**WHAT YOU WILL DO**
Once you find the line below that contains "[(511,108),(462,122),(468,144),(511,131),(511,108)]", write it out along with every later line exactly as given, stopping only when the records end. Omit the pictures.

——

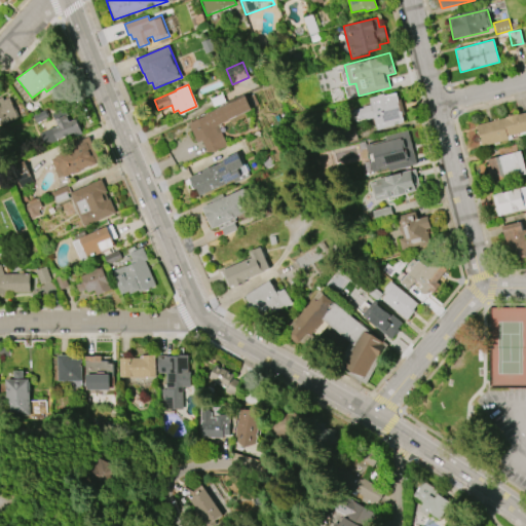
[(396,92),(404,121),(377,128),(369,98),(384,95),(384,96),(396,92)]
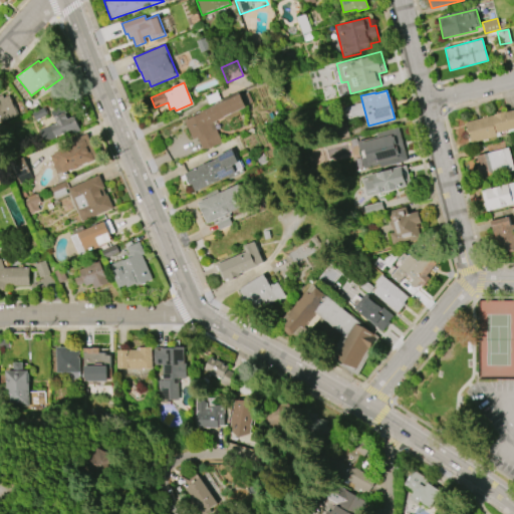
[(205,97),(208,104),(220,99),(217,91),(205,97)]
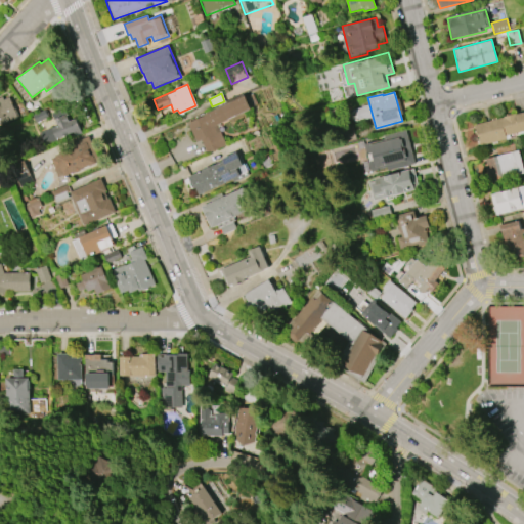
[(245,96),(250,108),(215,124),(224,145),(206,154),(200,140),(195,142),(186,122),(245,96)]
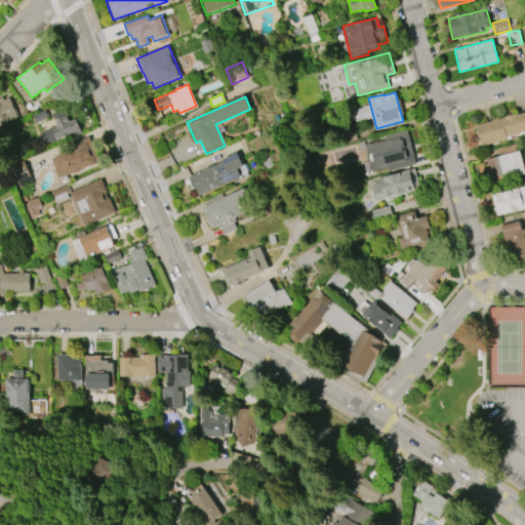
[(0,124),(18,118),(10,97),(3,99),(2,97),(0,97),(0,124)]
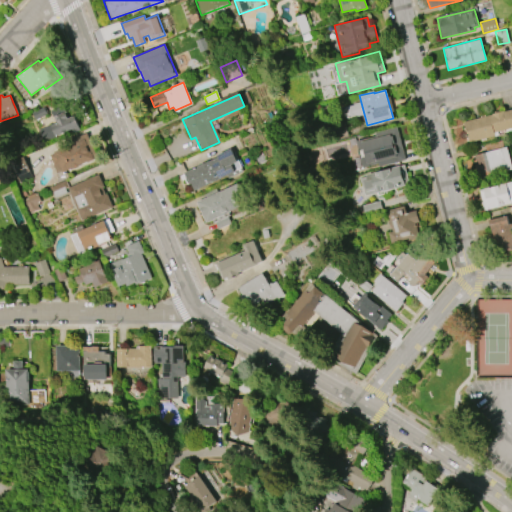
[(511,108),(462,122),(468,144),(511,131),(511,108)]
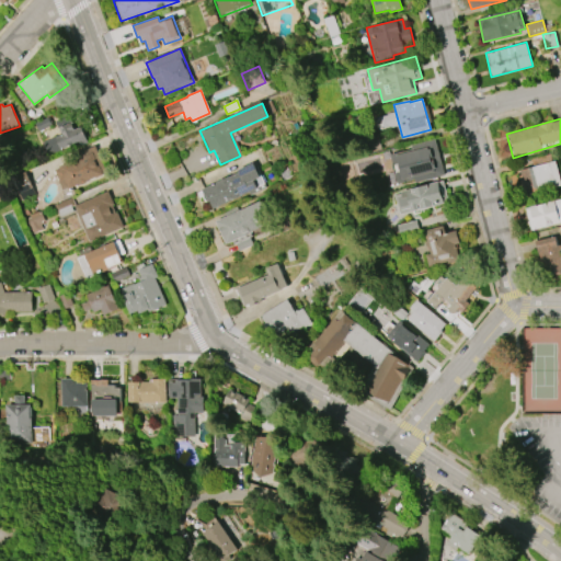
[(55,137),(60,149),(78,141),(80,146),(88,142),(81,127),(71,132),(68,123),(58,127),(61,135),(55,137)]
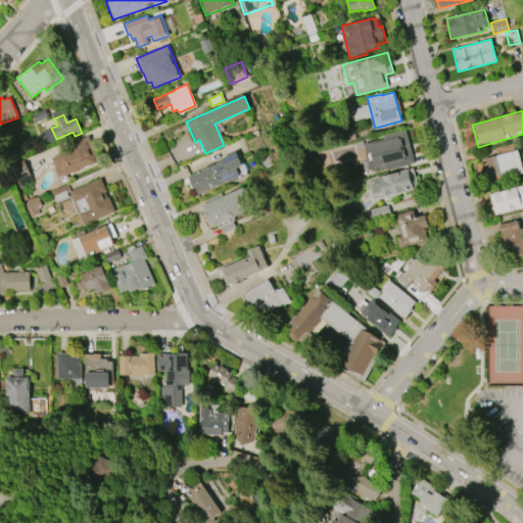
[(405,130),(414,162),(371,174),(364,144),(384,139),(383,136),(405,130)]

——

**WRITTEN ANSWER**
[(511,108),(462,122),(468,144),(511,131),(511,108)]
[(55,137),(60,149),(78,141),(80,146),(88,142),(81,127),(71,132),(68,123),(58,127),(61,135),(55,137)]
[(405,130),(414,162),(371,174),(364,144),(384,139),(383,136),(405,130)]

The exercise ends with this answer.